▶ EXERCISE OBJECTIVE
Give back exactly the lines from the one holding "orange brick B14:C14" to the bottom of the material, both included, and nothing more. No pictures.

▶ GIVEN ENTRIES
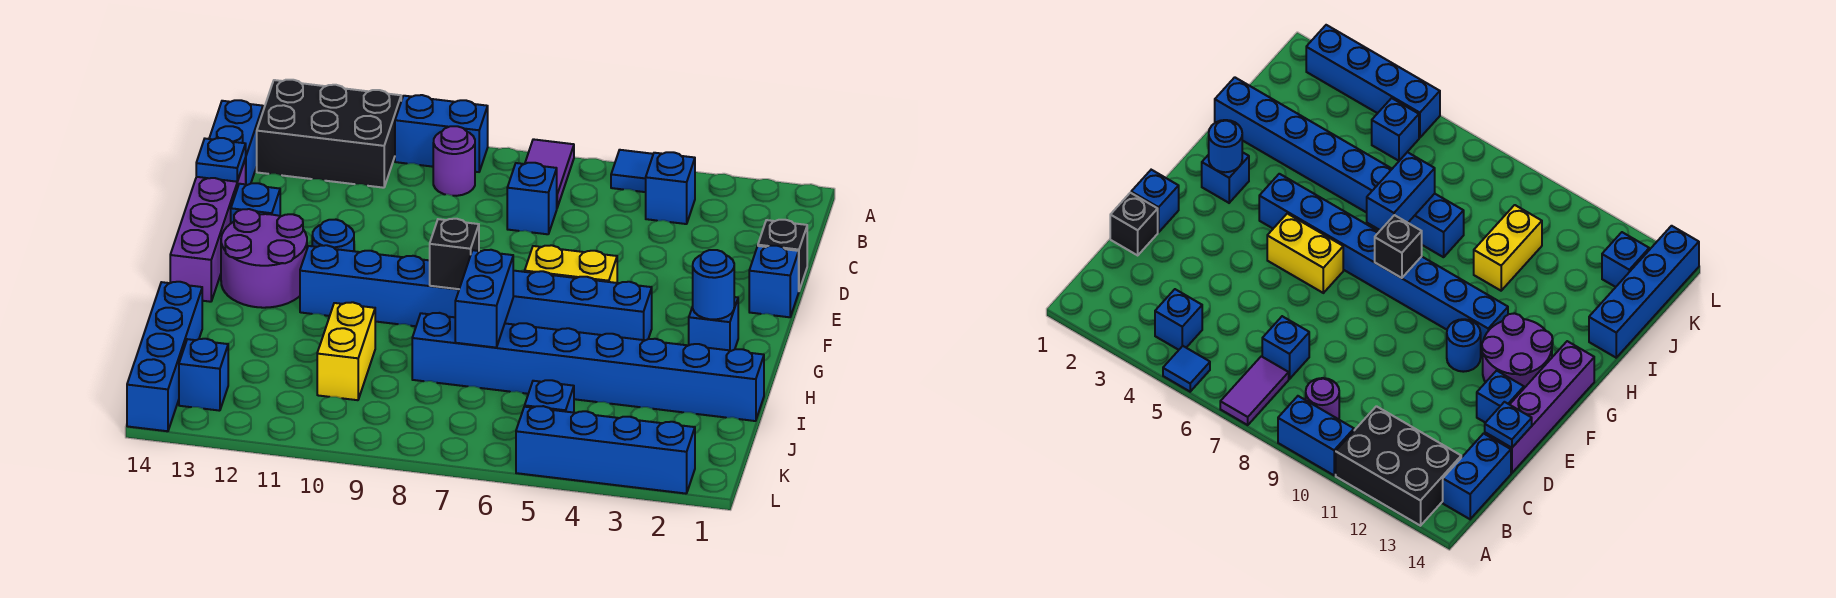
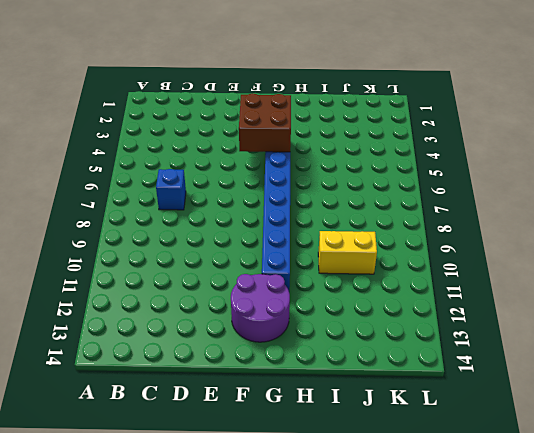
brown brick F4:G5 level 2 -> none
none -> blue tile A5 level 1
none -> purple tile A7:B7 level 1
none -> blue brick A9:A10 level 1

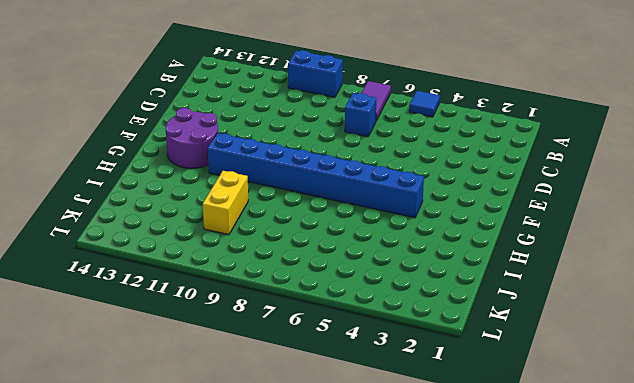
none -> black brick A11:B13 level 1
none -> blue brick B4 level 1
none -> purple round brick B9 level 1

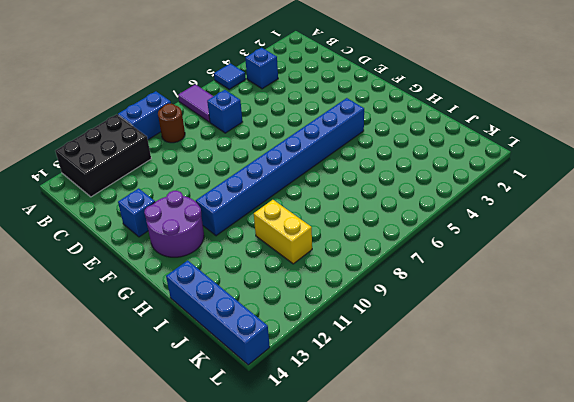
brown round brick B9 level 1 -> purple round brick B9 level 1
none -> blue brick B14:C14 level 1
none -> black brick D1 level 1
none -> purple brick D14:G14 level 1

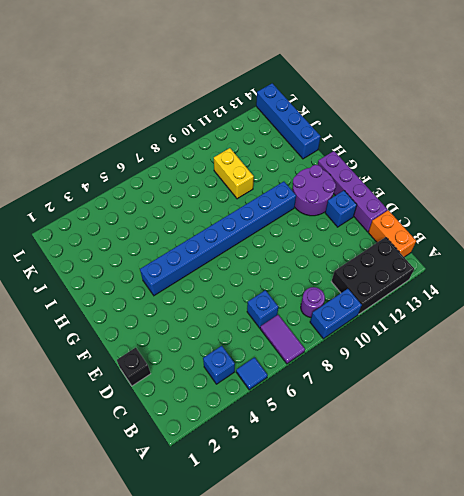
orange brick B14:C14 level 1 -> blue brick B14:C14 level 1
none -> blue brick E1 level 1
none -> yellow brick F5:F6 level 1
none -> blue round brick F11 level 1

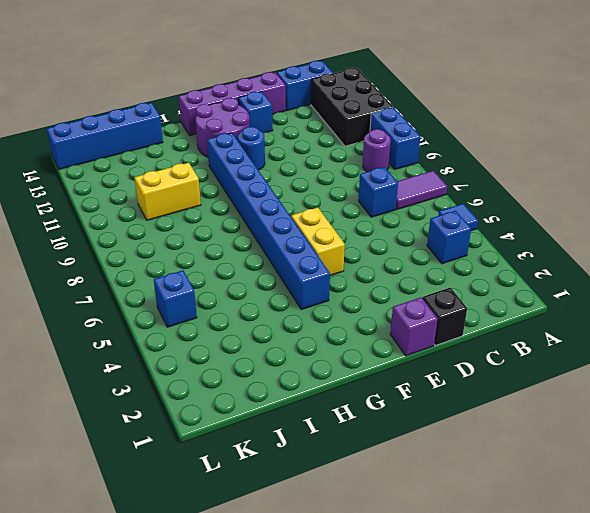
purple brick E1 level 1 -> blue brick E1 level 1
none -> blue brick G2 level 1
none -> blue brick I1:I8 level 1
none -> blue brick K13 level 1

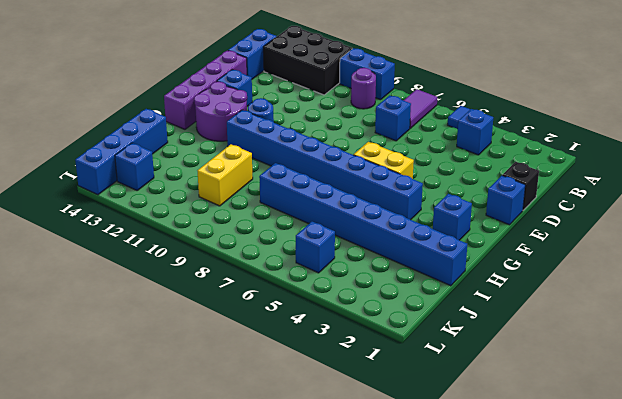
none -> blue brick L2:L5 level 1
none -> blue plate D14 level 2
none -> blue round brick G2 level 2

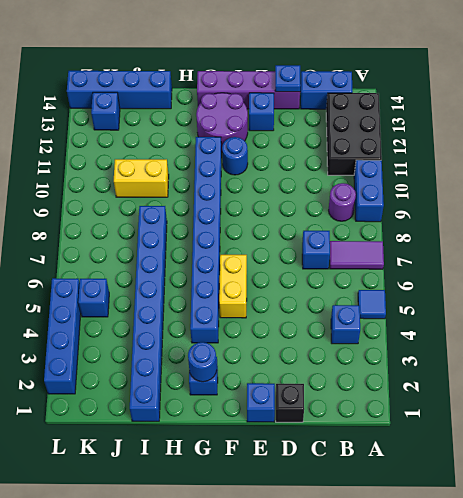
none -> black brick G8 level 2
none -> blue brick H7:I7 level 2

▶ REPLY TO THE TASK
orange brick B14:C14 level 1 -> blue brick B14:C14 level 1
none -> blue brick E1 level 1
none -> yellow brick F5:F6 level 1
none -> blue round brick F11 level 1

purple brick E1 level 1 -> blue brick E1 level 1
none -> blue brick G2 level 1
none -> blue brick I1:I8 level 1
none -> blue brick K13 level 1

none -> blue brick L2:L5 level 1
none -> blue plate D14 level 2
none -> blue round brick G2 level 2

none -> black brick G8 level 2
none -> blue brick H7:I7 level 2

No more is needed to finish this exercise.